Where an image appears, leave it out; otherwise repeat the data exactly.

Stored items from a collection
-*-
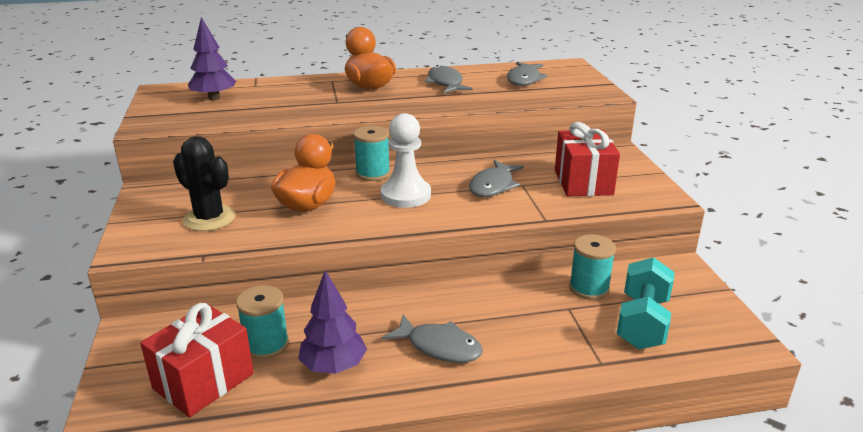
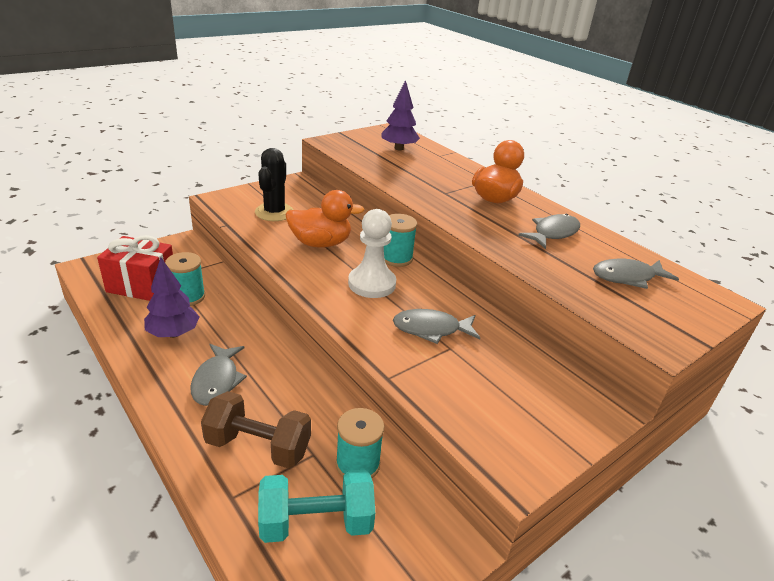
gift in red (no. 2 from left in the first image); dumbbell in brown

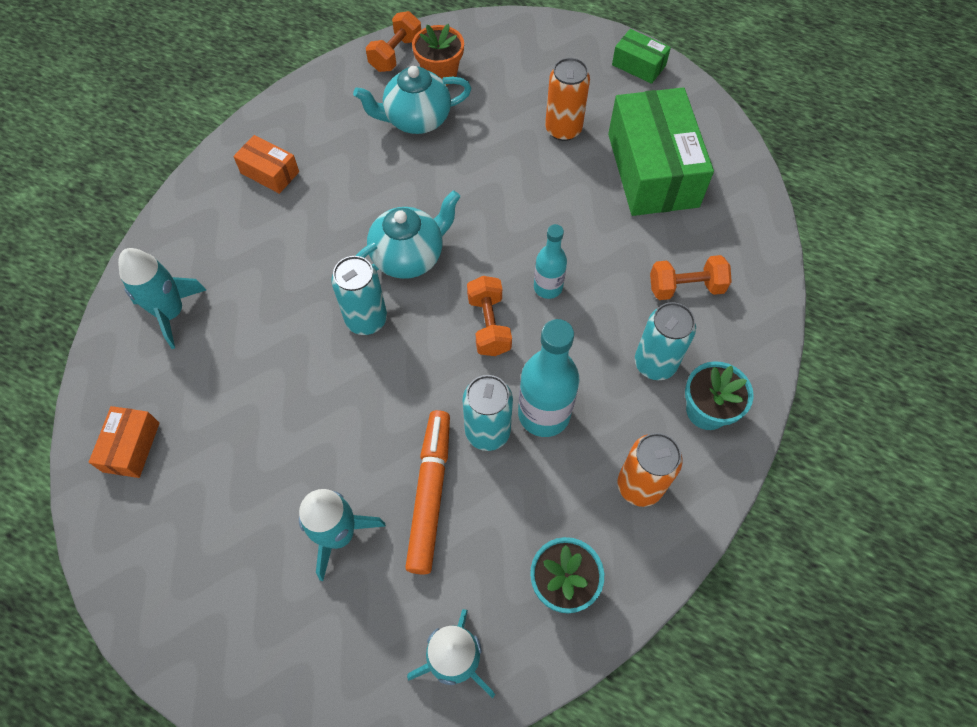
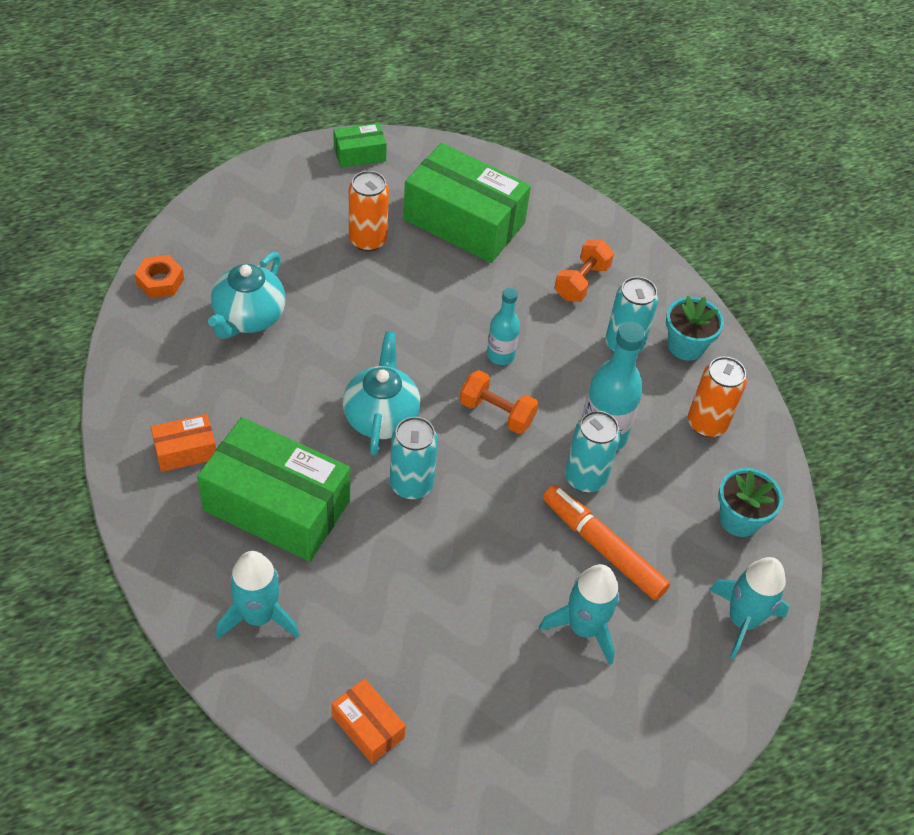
flower pot in orange; box in green (no. 1 from left); nut in orange

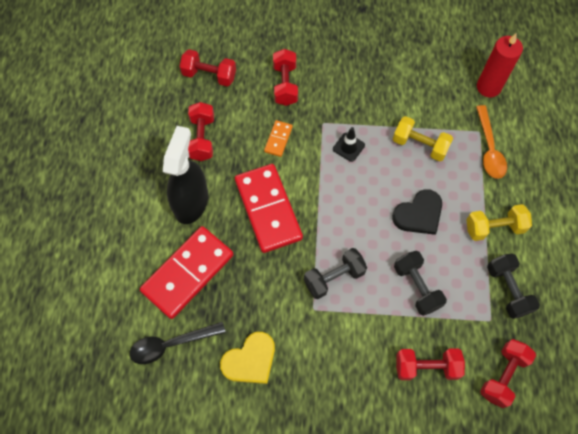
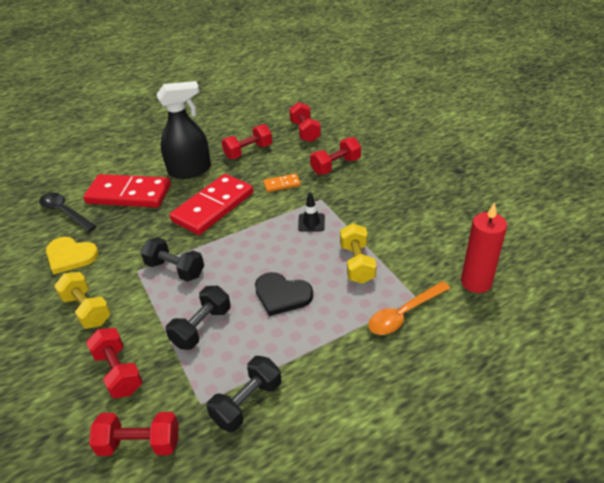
dumbbell in yellow (no. 1 from left)

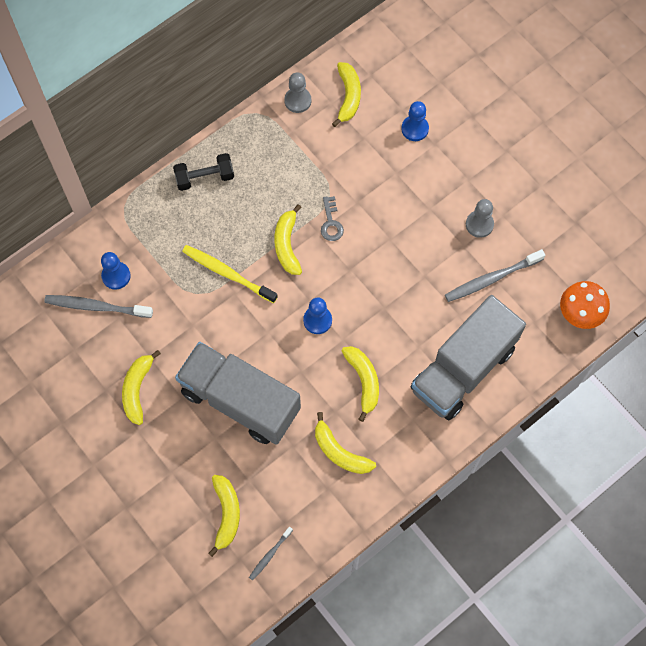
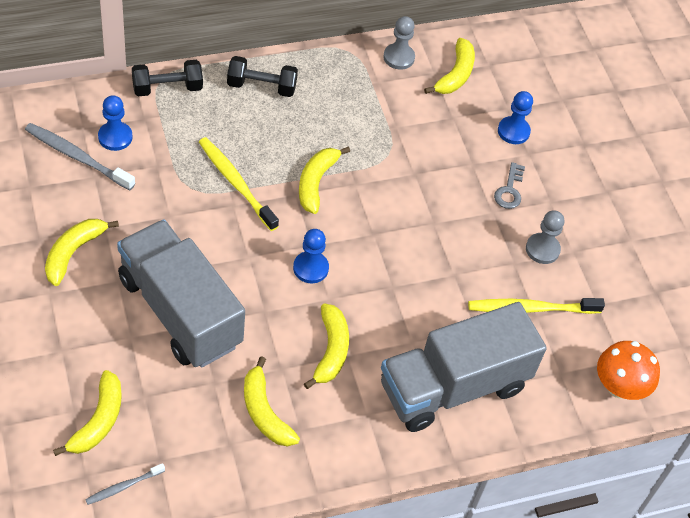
dumbbell in black (no. 1 from left); key in grey; toothbrush in yellow (no. 2 from left)

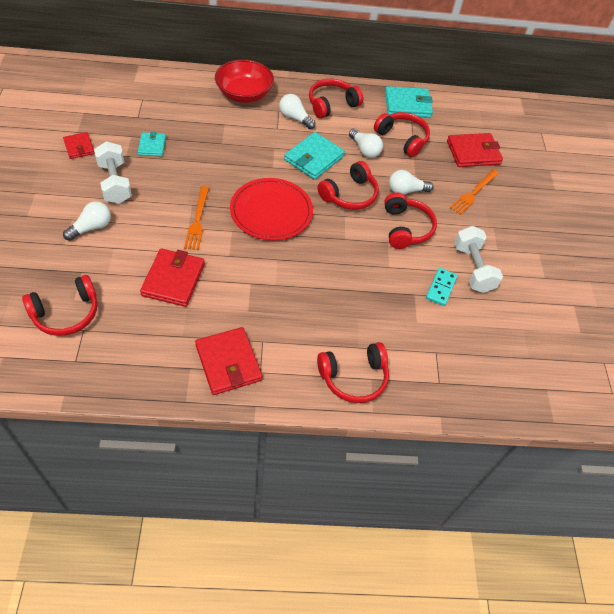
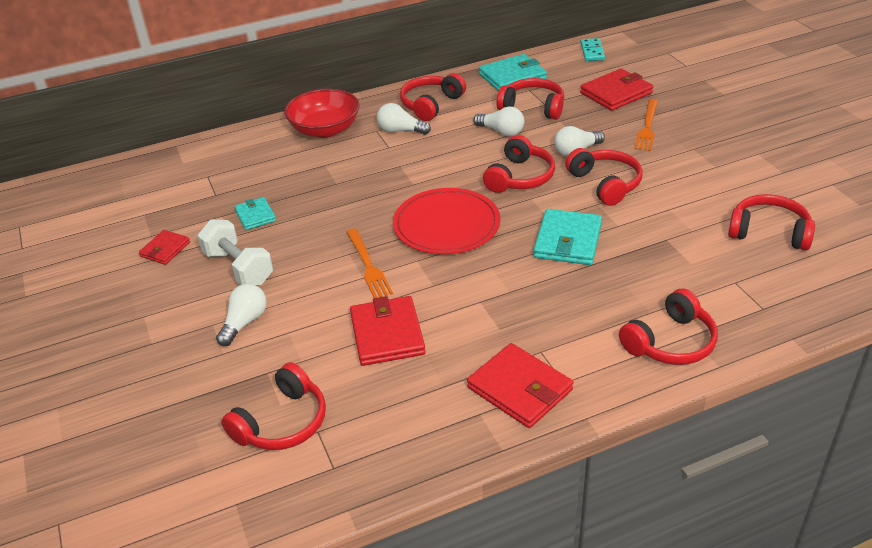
dumbbell in white (no. 2 from left in the first image); headphones in red (no. 7 from left); wallet in turquoise (no. 3 from left); domino in turquoise; wallet in red (no. 1 from left)

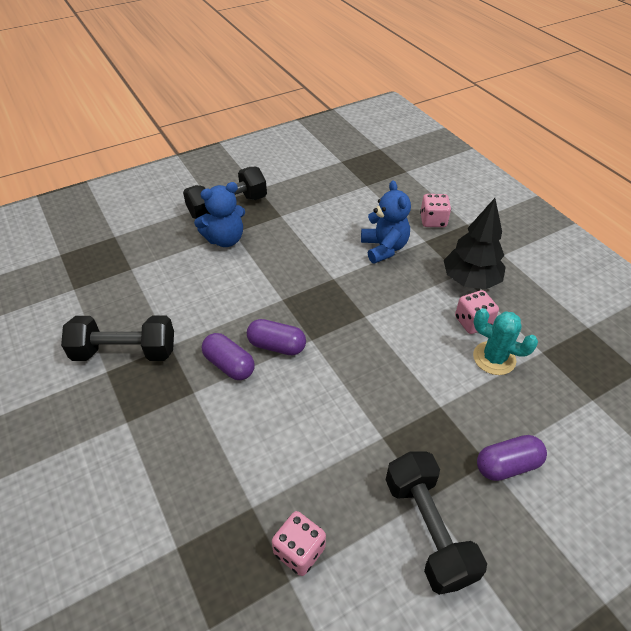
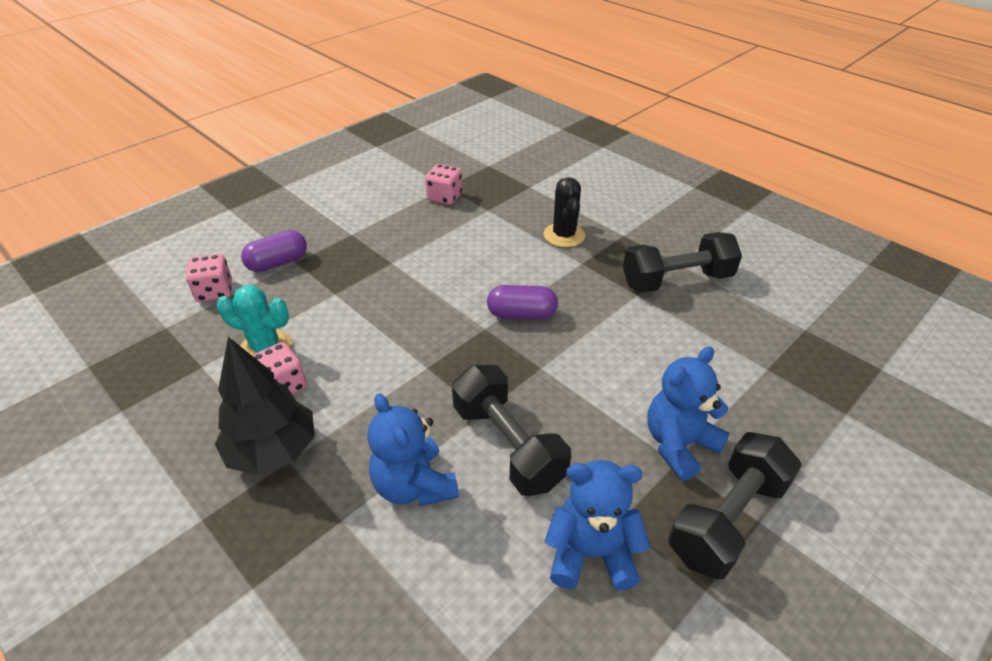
capsule in purple (no. 1 from left in the first image); cactus in black; teddy bear in blue (no. 2 from left); dumbbell in black (no. 1 from left); dice in pink (no. 1 from left)

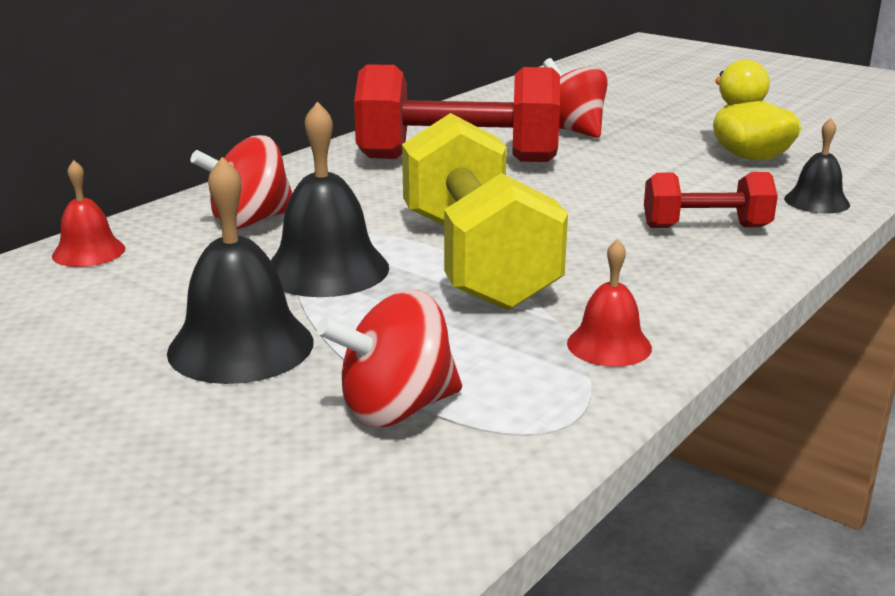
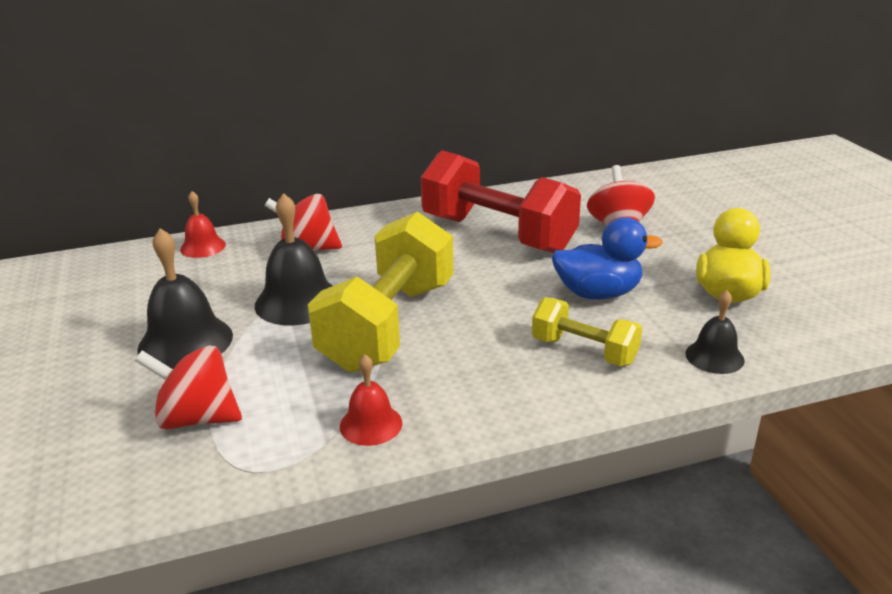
duck in blue; dumbbell in yellow (no. 2 from left)

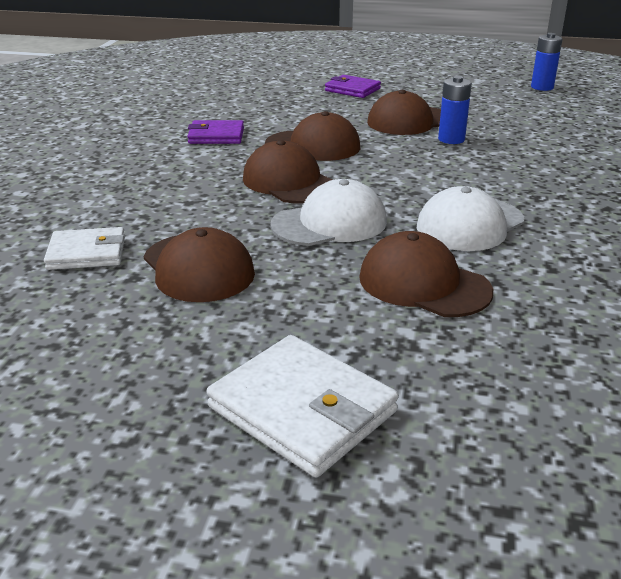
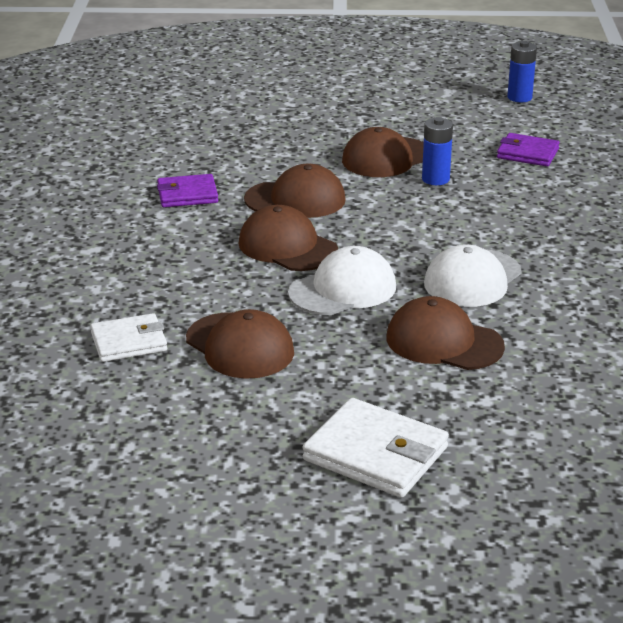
wallet in purple (no. 2 from left)

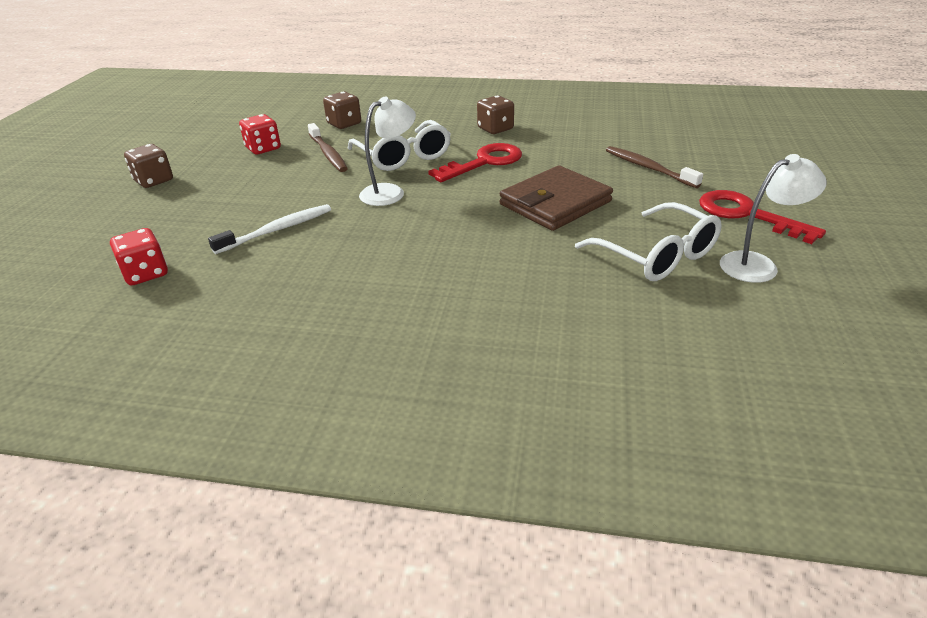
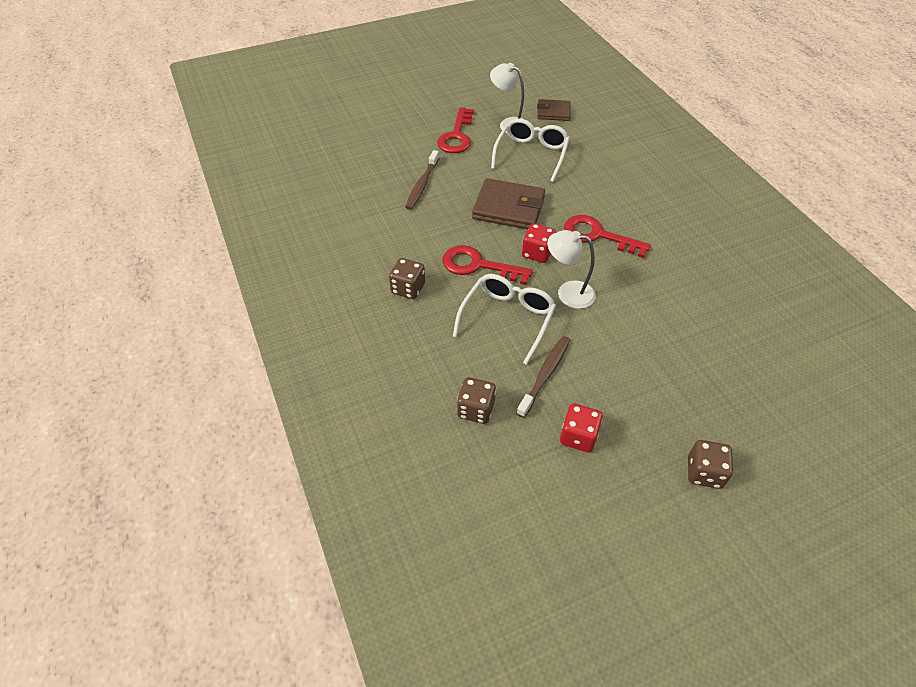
toothbrush in white; wallet in brown (no. 2 from left); key in red (no. 3 from left); dice in red (no. 1 from left)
-*-
■ **ANSWER AREA**:
gift in red (no. 2 from left in the first image); dumbbell in brown

flower pot in orange; box in green (no. 1 from left); nut in orange

dumbbell in yellow (no. 1 from left)

dumbbell in black (no. 1 from left); key in grey; toothbrush in yellow (no. 2 from left)

dumbbell in white (no. 2 from left in the first image); headphones in red (no. 7 from left); wallet in turquoise (no. 3 from left); domino in turquoise; wallet in red (no. 1 from left)

capsule in purple (no. 1 from left in the first image); cactus in black; teddy bear in blue (no. 2 from left); dumbbell in black (no. 1 from left); dice in pink (no. 1 from left)

duck in blue; dumbbell in yellow (no. 2 from left)

wallet in purple (no. 2 from left)

toothbrush in white; wallet in brown (no. 2 from left); key in red (no. 3 from left); dice in red (no. 1 from left)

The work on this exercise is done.